Aim of the exercise -
Word for word, return the lines below from the first through the line that has "oliver@statement: [522,53,751,205] ->", dropping the pictures.

Listed entries -

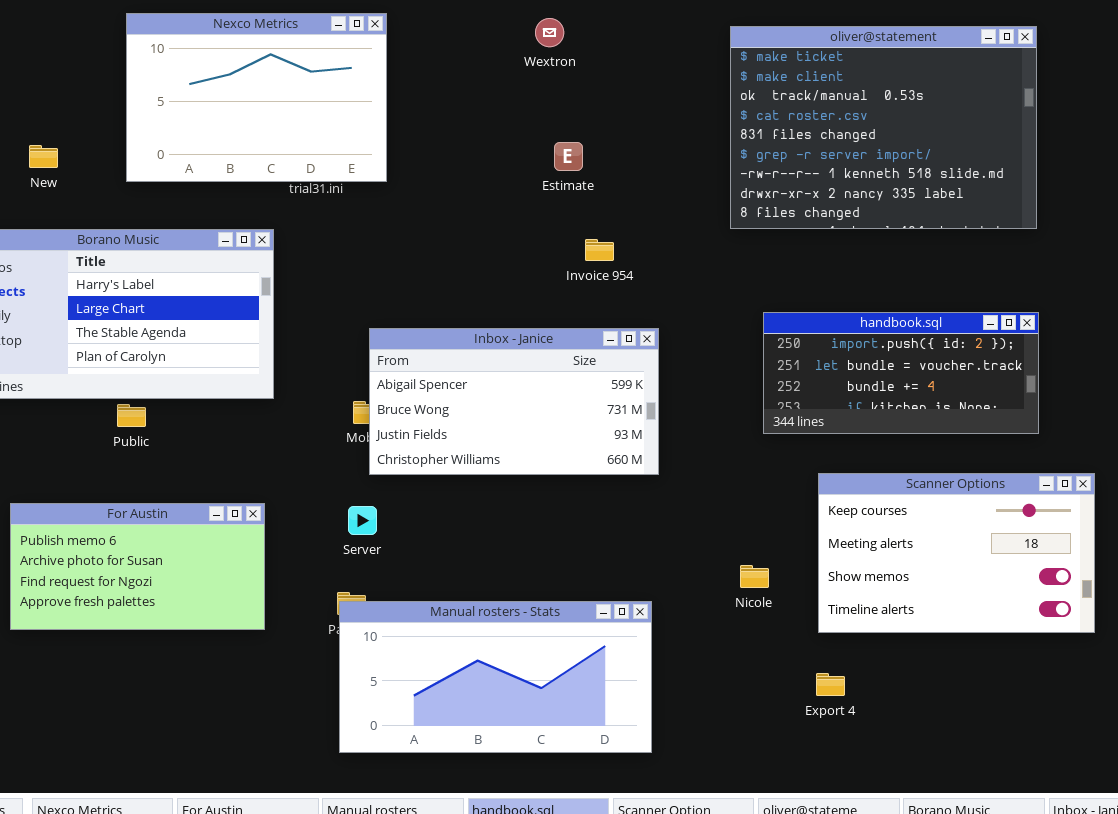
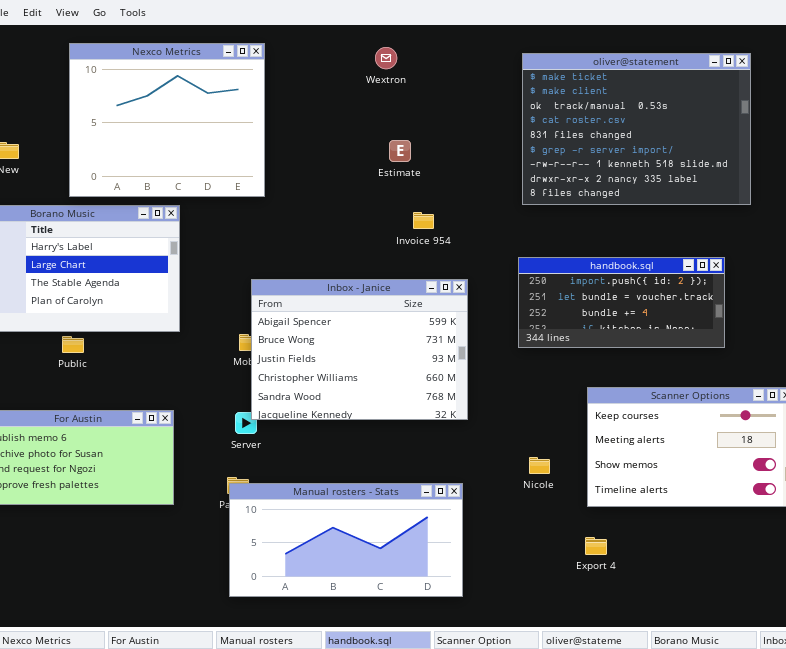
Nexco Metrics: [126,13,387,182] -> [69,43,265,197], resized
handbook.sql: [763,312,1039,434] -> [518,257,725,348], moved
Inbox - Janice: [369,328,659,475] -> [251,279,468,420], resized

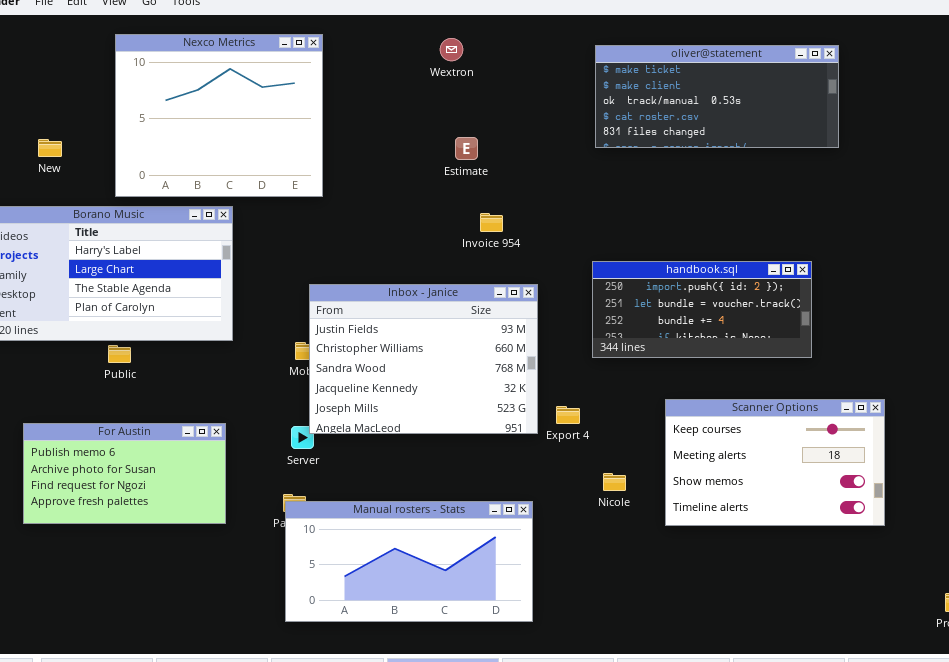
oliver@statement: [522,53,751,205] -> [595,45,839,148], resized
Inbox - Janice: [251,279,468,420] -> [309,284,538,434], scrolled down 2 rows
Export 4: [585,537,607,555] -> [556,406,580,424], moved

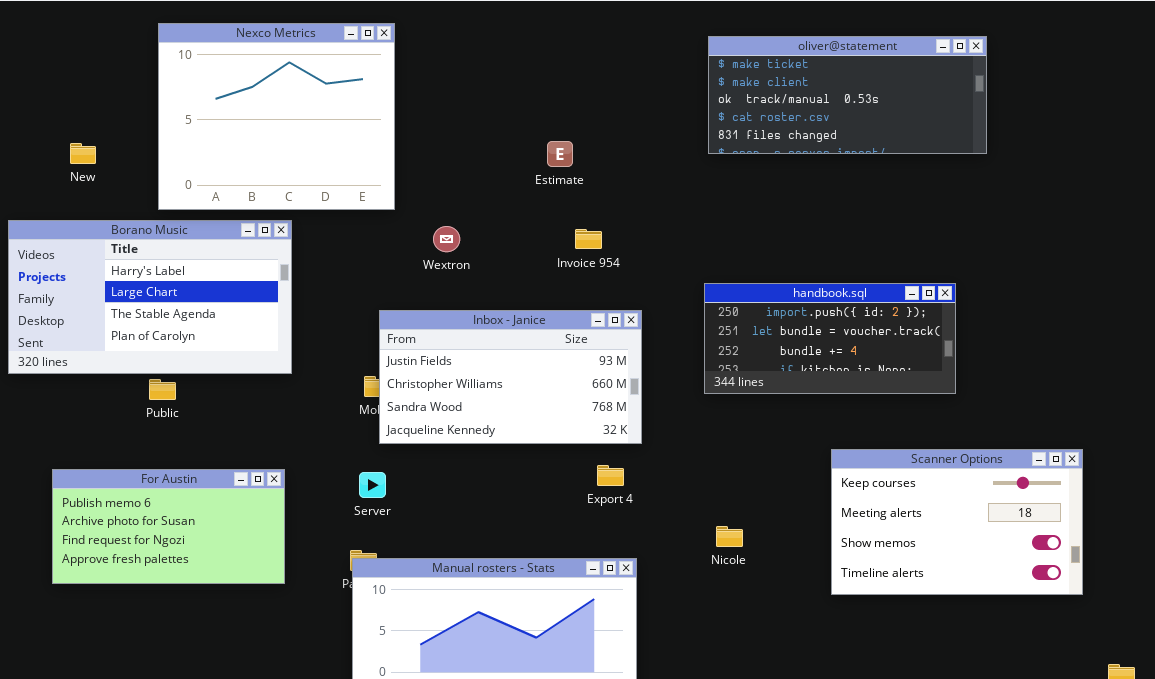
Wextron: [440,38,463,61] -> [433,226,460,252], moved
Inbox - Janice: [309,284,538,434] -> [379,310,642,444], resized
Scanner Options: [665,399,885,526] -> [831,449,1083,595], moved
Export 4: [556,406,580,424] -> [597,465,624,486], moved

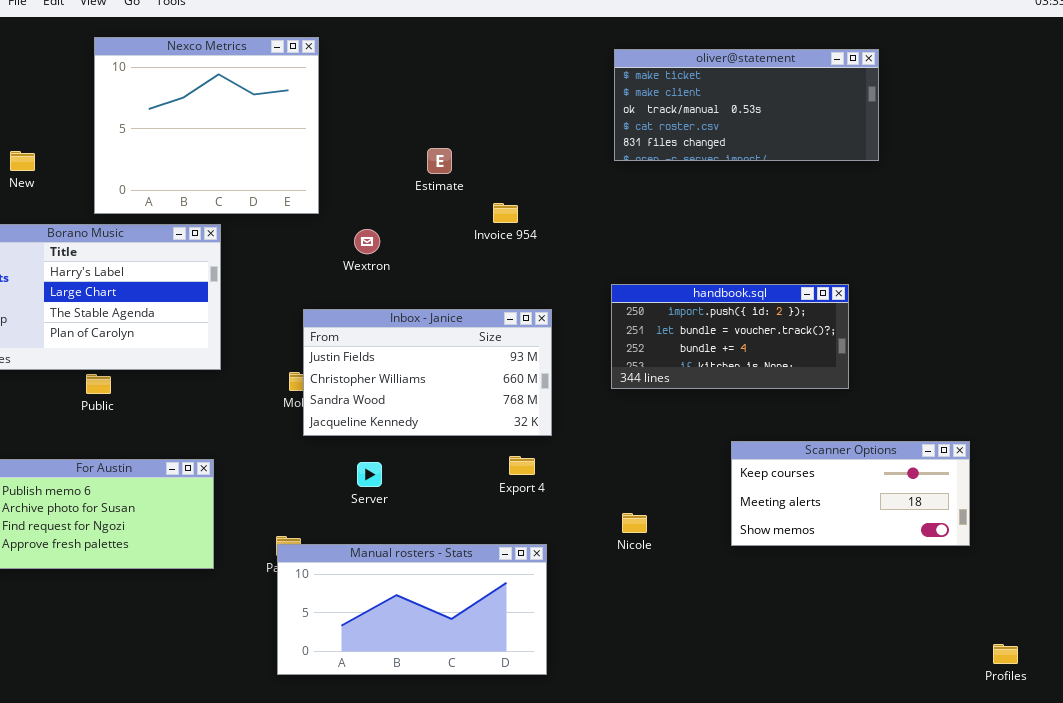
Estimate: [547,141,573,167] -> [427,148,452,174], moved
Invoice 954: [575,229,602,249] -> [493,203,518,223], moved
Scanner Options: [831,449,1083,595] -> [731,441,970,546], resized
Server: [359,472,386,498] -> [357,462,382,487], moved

Solution to this exercise -
Nexco Metrics: [126,13,387,182] -> [69,43,265,197], resized
handbook.sql: [763,312,1039,434] -> [518,257,725,348], moved
Inbox - Janice: [369,328,659,475] -> [251,279,468,420], resized

oliver@statement: [522,53,751,205] -> [595,45,839,148], resized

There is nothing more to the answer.